*WHAT YOU ARE ASKED TO DO*
Your answer should hold exactly the lines from the one with "D3: LED (A VS, K" through the final line of the data below, reproduced as written.

*SUPPLIED DATA*
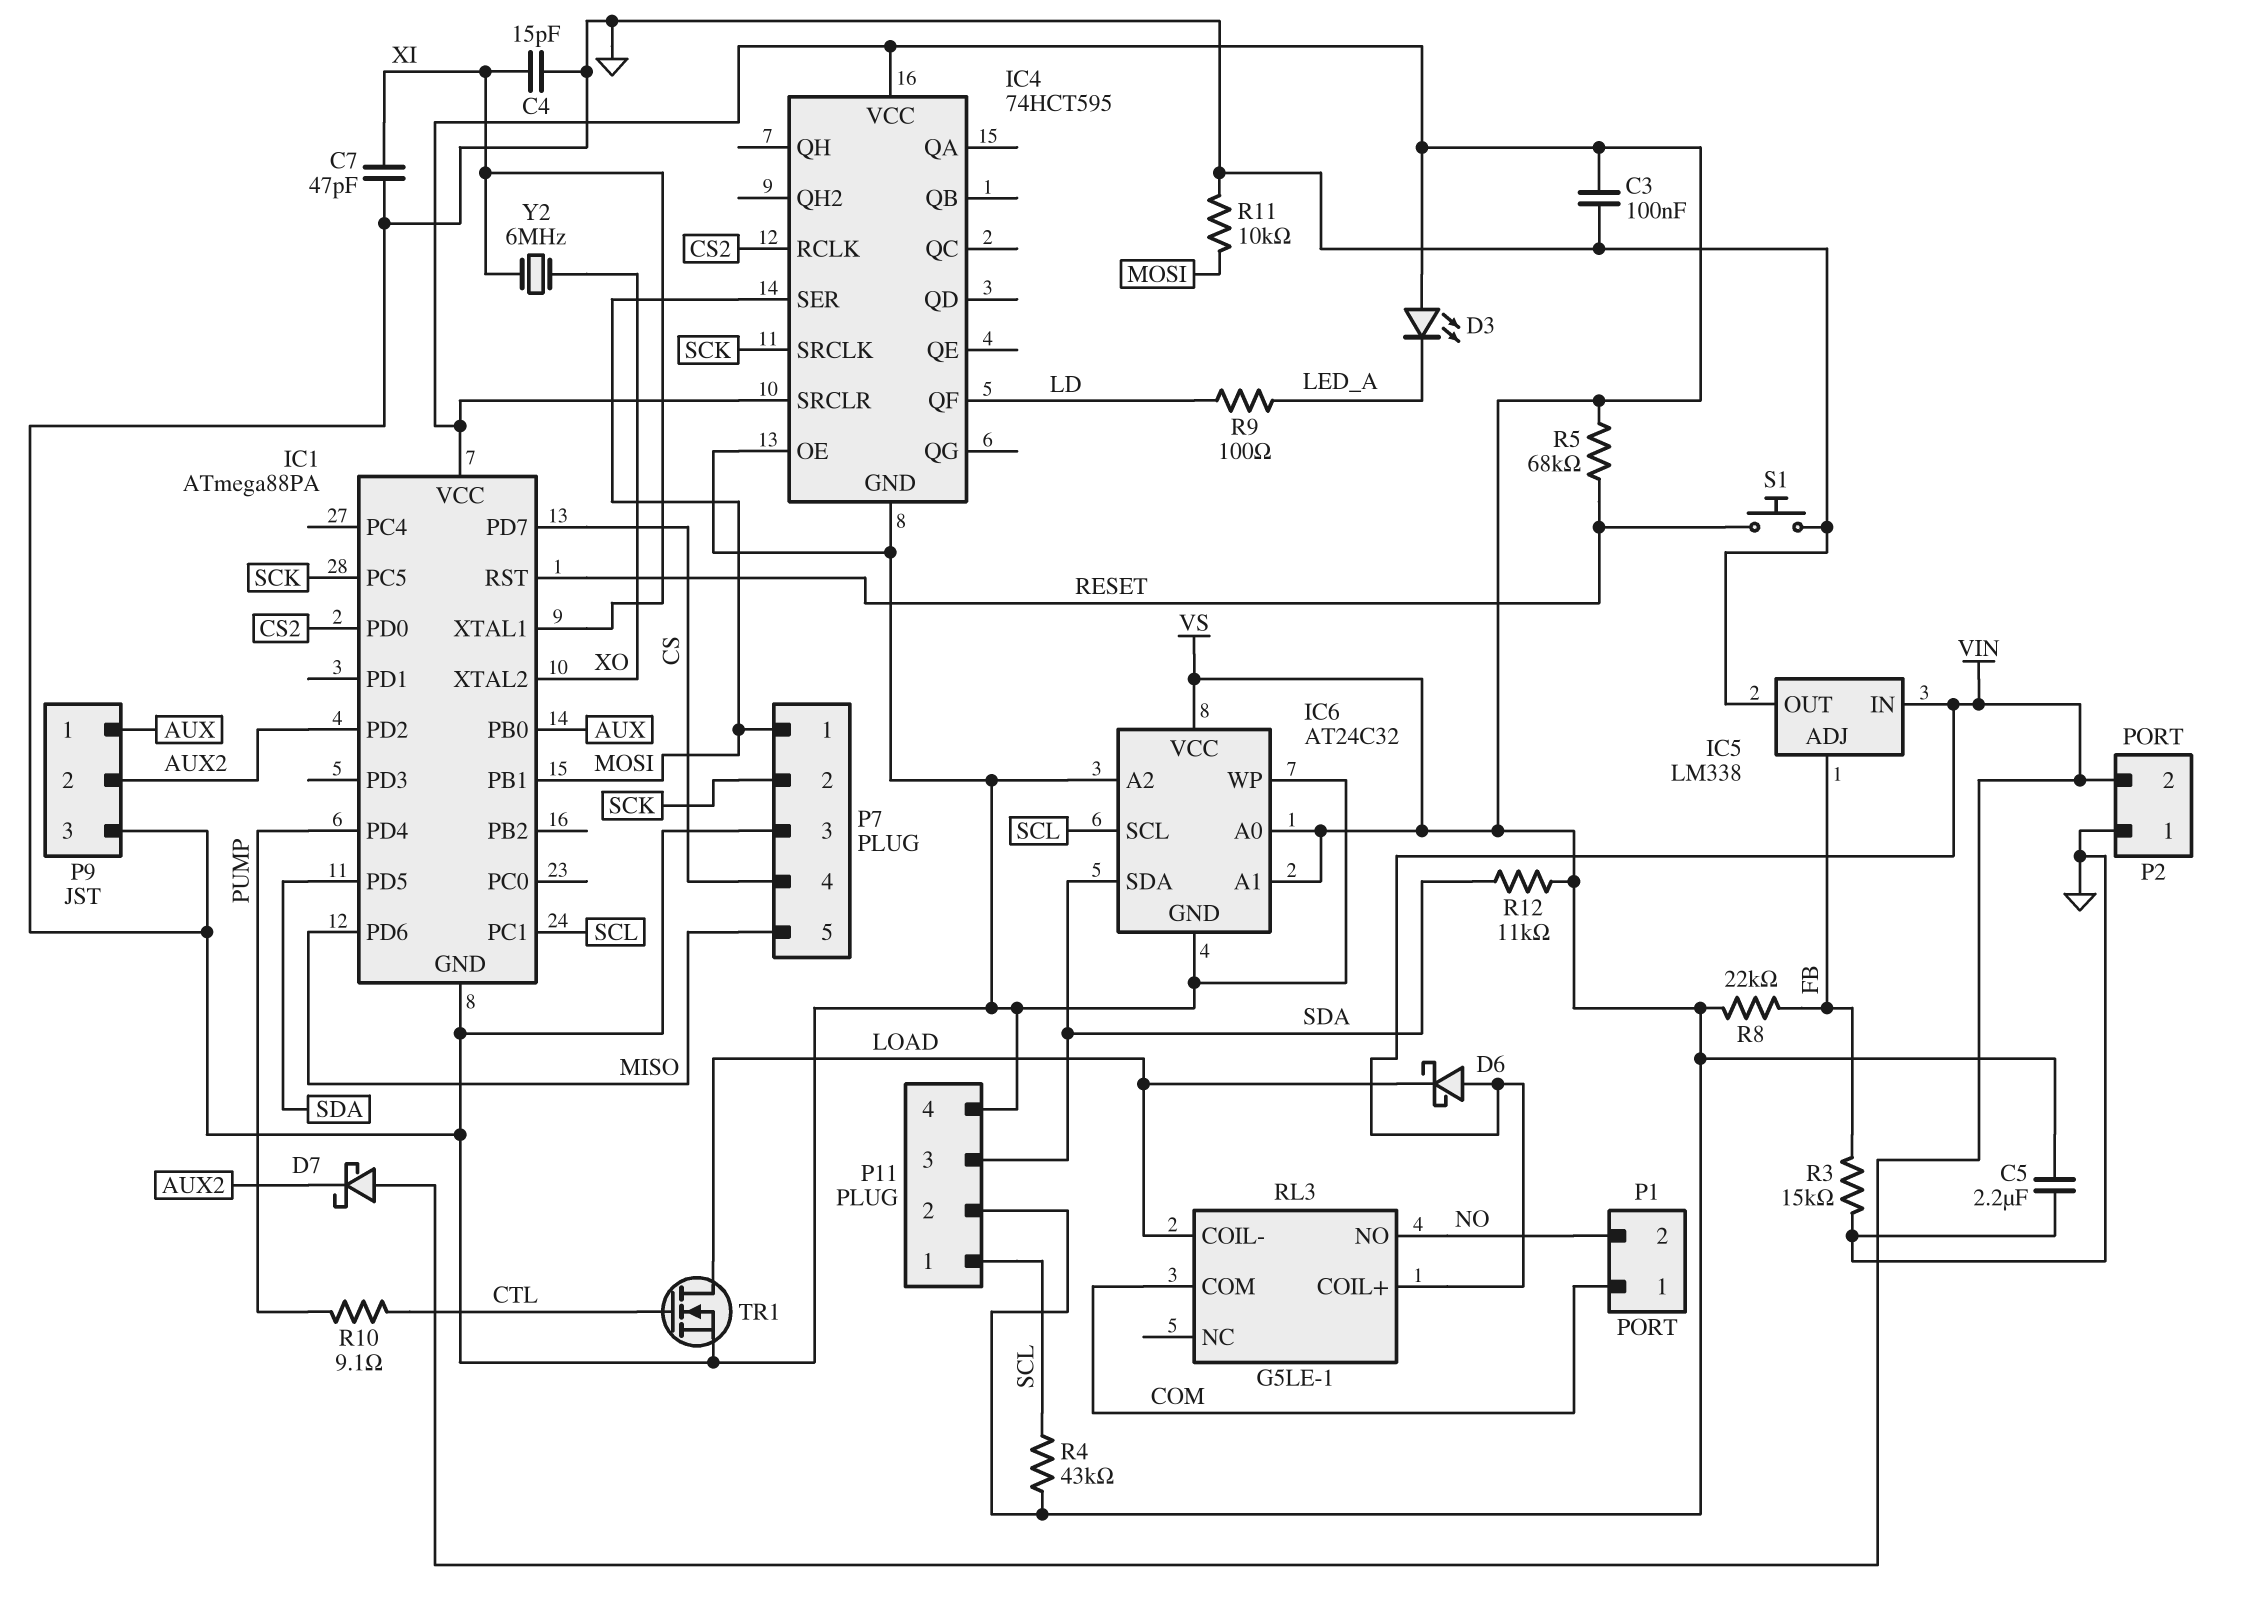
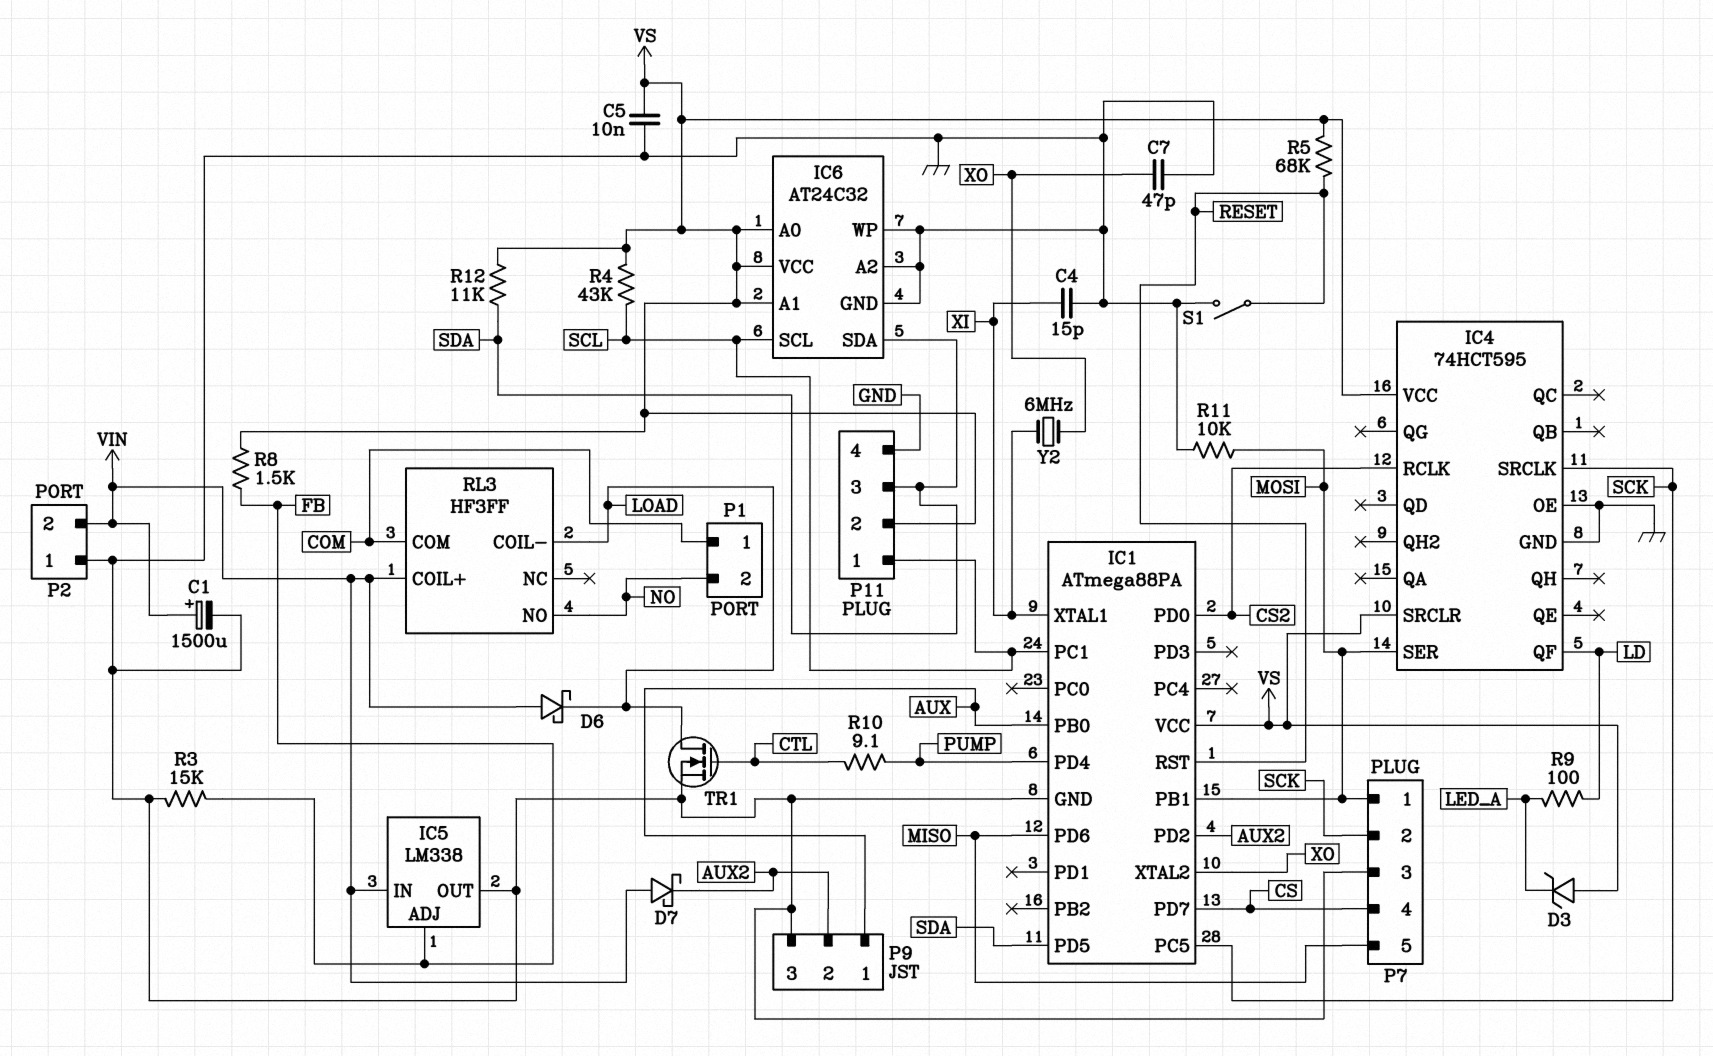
C1: none -> 1500uF (plus VIN, minus GND)
C3: 100nF (GND, VS) -> none
C5: 2.2uF (GND, VS) -> 10nF (GND, VS)
C7: 47pF (GND, XI) -> 47pF (GND, XO)
D3: LED (A VS, K LED_A) -> zener (A VS, K LED_A)
R8: 22k (FB, VS) -> 1.5k (FB, VS)
RL3: G5LE-1 -> HF3FF
S1: button (GND, RESET) -> switch (GND, RESET)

*WRITTEN ANSWER*
D3: LED (A VS, K LED_A) -> zener (A VS, K LED_A)
R8: 22k (FB, VS) -> 1.5k (FB, VS)
RL3: G5LE-1 -> HF3FF
S1: button (GND, RESET) -> switch (GND, RESET)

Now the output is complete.